• Your objective: All of the data that follows is to be printed exactly, without pictures.

[Data section Boundary: Start]

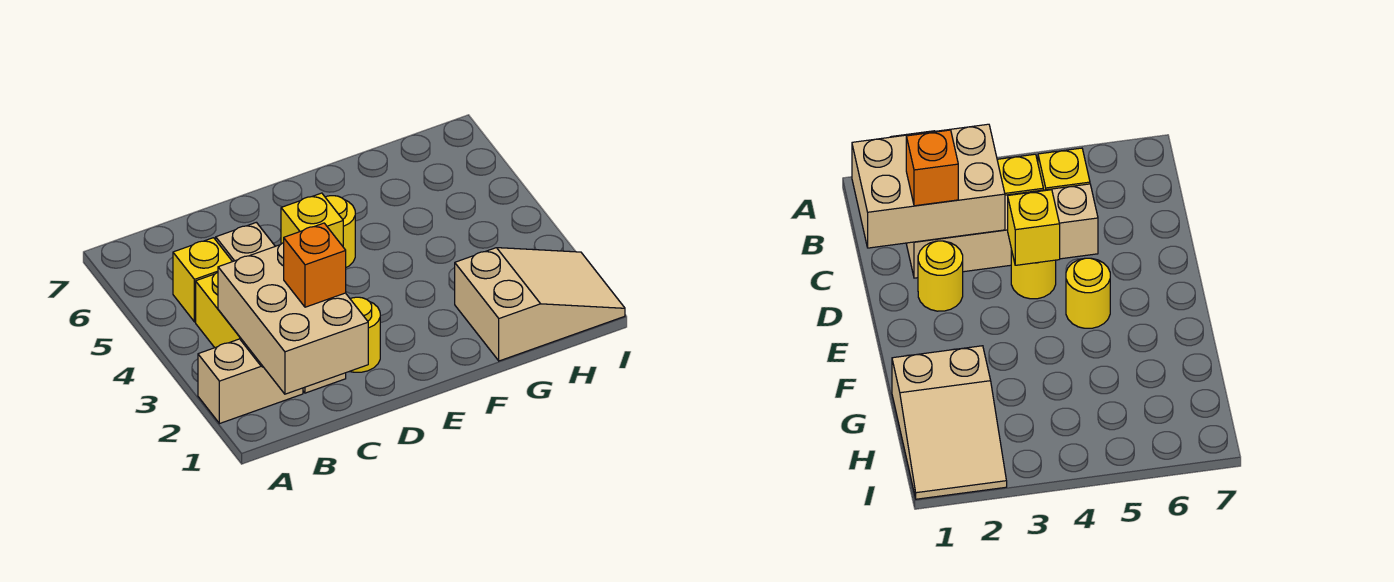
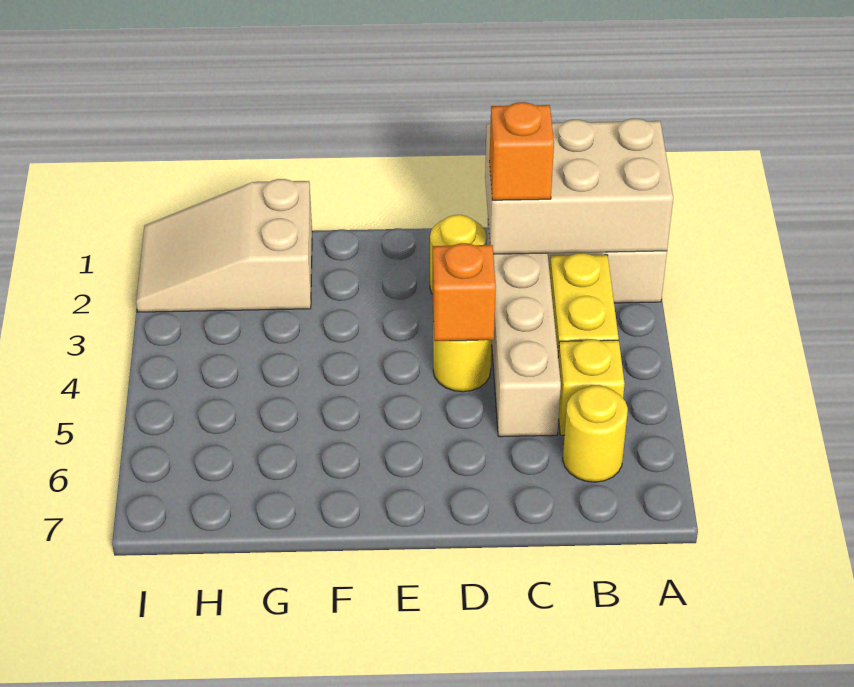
tan brick B1:C3 level 2 -> tan brick A1:C2 level 2
yellow brick D4 level 2 -> orange brick D4 level 2
yellow round brick E5 level 1 -> yellow round brick B6 level 1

[Data section Boundary: End]

• Answer section:
tan brick B1:C3 level 2 -> tan brick A1:C2 level 2
yellow brick D4 level 2 -> orange brick D4 level 2
yellow round brick E5 level 1 -> yellow round brick B6 level 1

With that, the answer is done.